== Exercise brief ==
All entries below are to be set down again, identical to the source.

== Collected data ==
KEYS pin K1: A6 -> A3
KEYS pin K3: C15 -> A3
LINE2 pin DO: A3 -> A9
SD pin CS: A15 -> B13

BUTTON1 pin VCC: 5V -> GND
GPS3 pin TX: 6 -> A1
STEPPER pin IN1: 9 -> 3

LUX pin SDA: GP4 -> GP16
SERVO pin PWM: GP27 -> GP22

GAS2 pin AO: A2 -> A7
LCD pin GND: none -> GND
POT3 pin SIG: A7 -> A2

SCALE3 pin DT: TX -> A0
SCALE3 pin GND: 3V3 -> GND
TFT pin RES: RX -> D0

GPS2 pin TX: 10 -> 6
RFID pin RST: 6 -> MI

== Response to this exercise ==
KEYS pin K1: A6 -> A3
KEYS pin K3: C15 -> A3
LINE2 pin DO: A3 -> A9
SD pin CS: A15 -> B13

BUTTON1 pin VCC: 5V -> GND
GPS3 pin TX: 6 -> A1
STEPPER pin IN1: 9 -> 3

LUX pin SDA: GP4 -> GP16
SERVO pin PWM: GP27 -> GP22

GAS2 pin AO: A2 -> A7
LCD pin GND: none -> GND
POT3 pin SIG: A7 -> A2

SCALE3 pin DT: TX -> A0
SCALE3 pin GND: 3V3 -> GND
TFT pin RES: RX -> D0

GPS2 pin TX: 10 -> 6
RFID pin RST: 6 -> MI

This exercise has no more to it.